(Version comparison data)
-- Opening Marker --

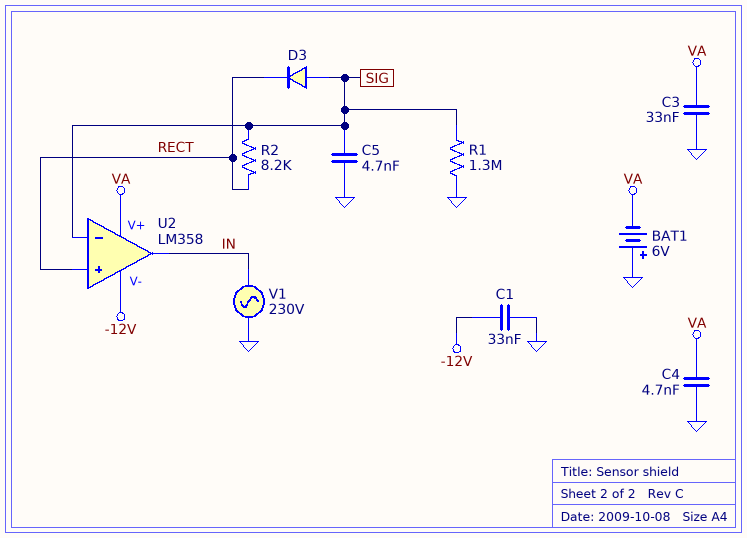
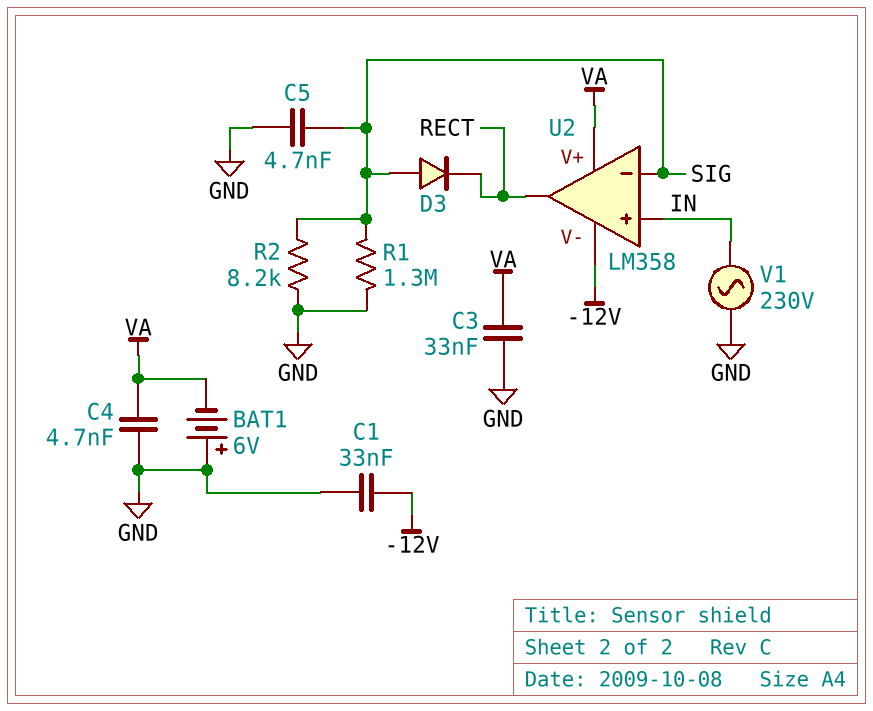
R2: 8.2k (RECT, SIG) -> 8.2k (GND, SIG)
U2 pin in+: RECT -> IN
U2 pin out: IN -> RECT

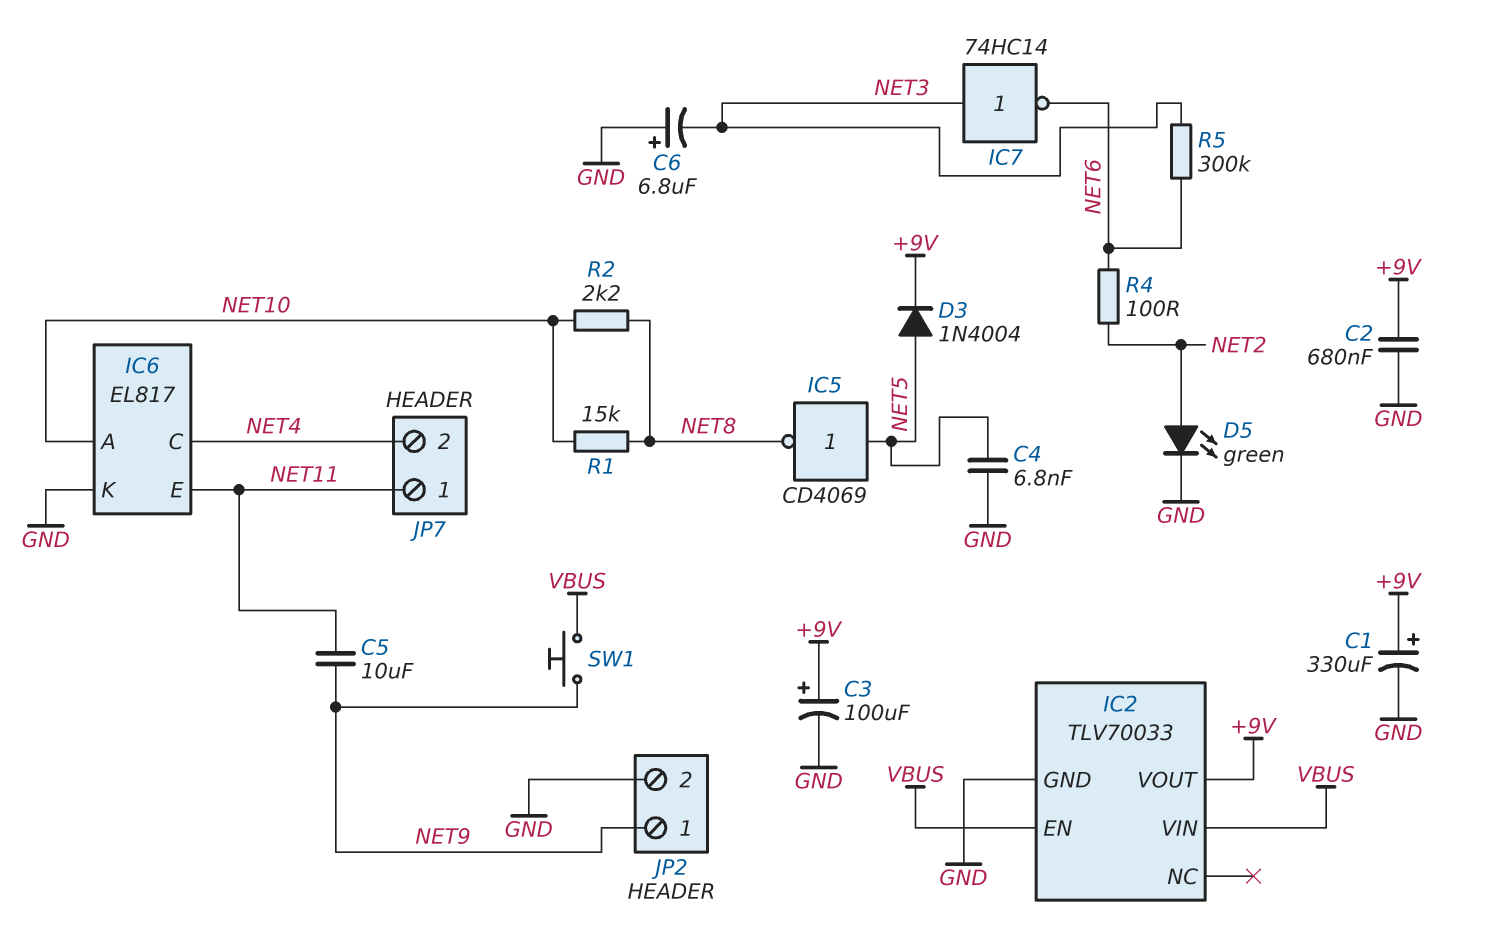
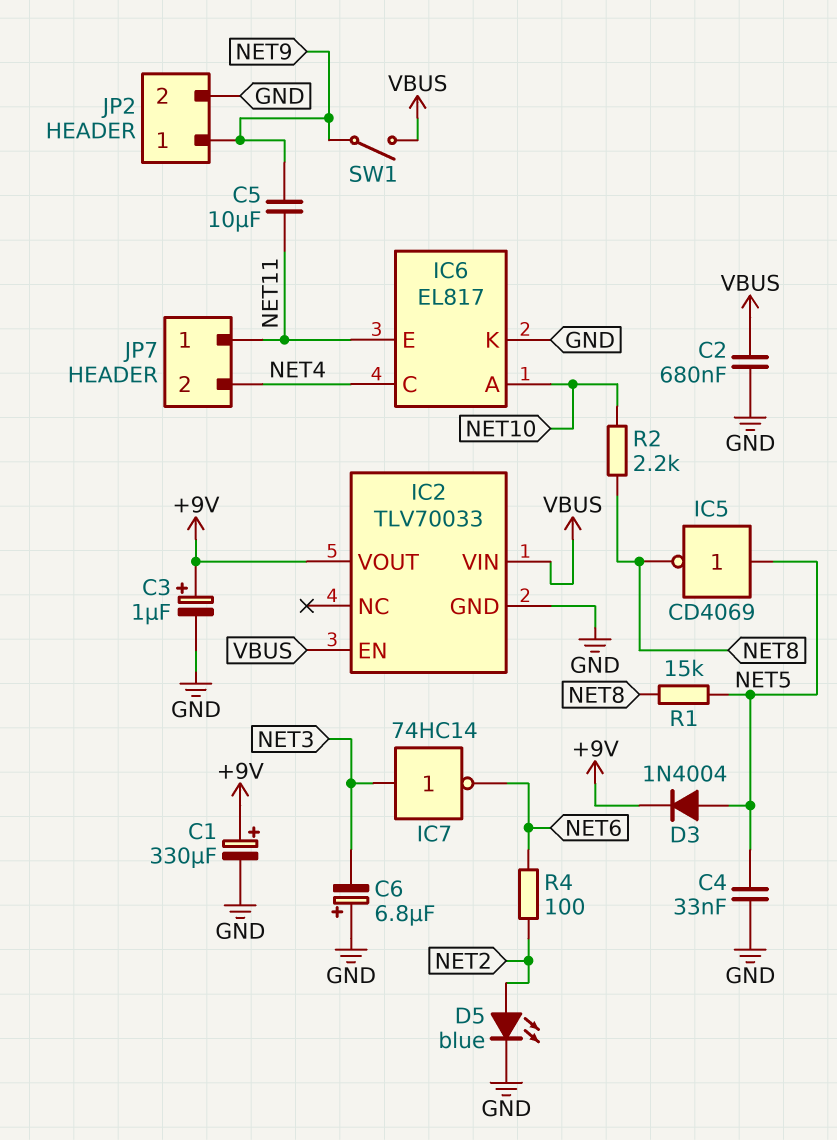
C2: 680nF (+9V, GND) -> 680nF (GND, VBUS)
C3: 100uF (plus +9V, minus GND) -> 1uF (plus +9V, minus GND)
C4: 6.8nF (GND, NET5) -> 33nF (GND, NET5)
D5: LED green (A NET2, K GND) -> LED blue (A NET2, K GND)
R1: 15k (NET8, NET10) -> 15k (NET5, NET8)
R5: 300k (NET3, NET6) -> none
SW1: button (NET9, VBUS) -> switch (NET9, VBUS)

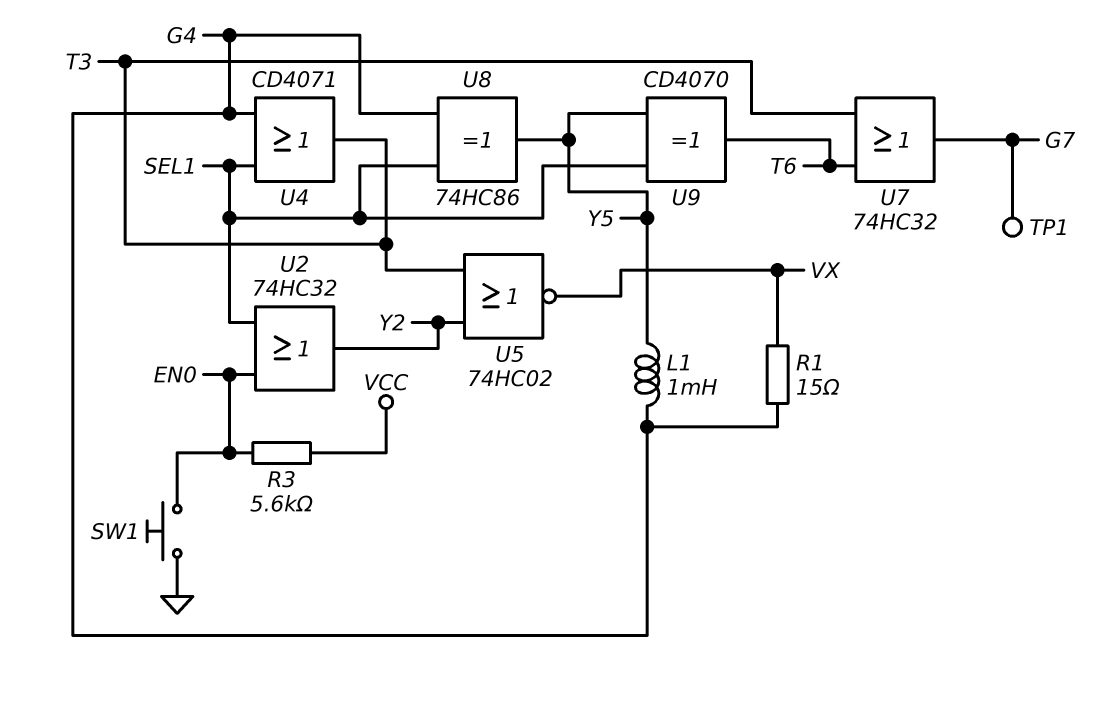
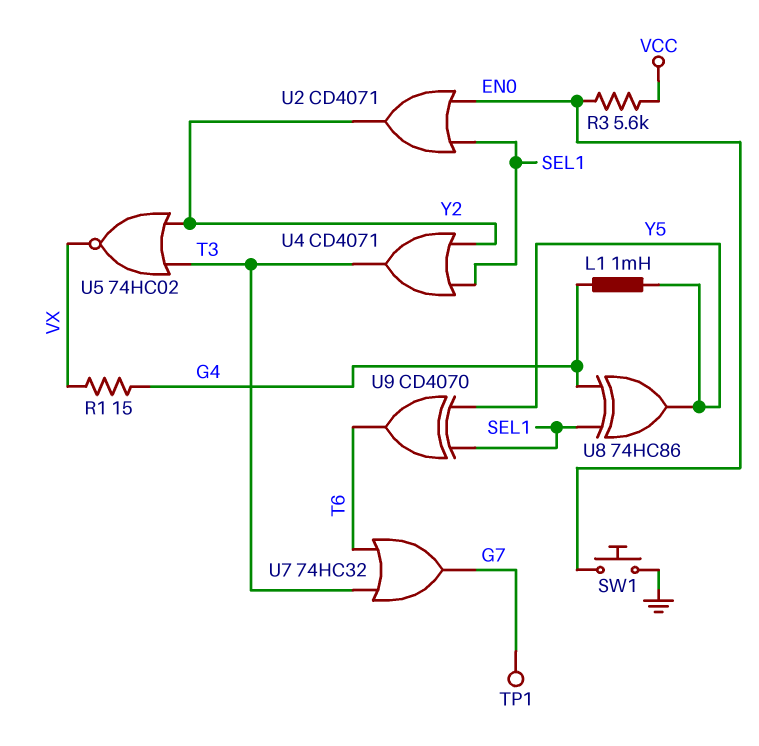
U2: OR 74HC32 (in EN0, in SEL1, out Y2) -> OR CD4071 (in EN0, in SEL1, out Y2)
U4: OR CD4071 (in G4, in SEL1, out T3) -> OR CD4071 (in SEL1, in Y2, out T3)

-- Closing Marker --

TASK ITEM. What are the lines above that hold the string "RECT"? Copy them.

THE COMPLETED TASK.
R2: 8.2k (RECT, SIG) -> 8.2k (GND, SIG)
U2 pin in+: RECT -> IN
U2 pin out: IN -> RECT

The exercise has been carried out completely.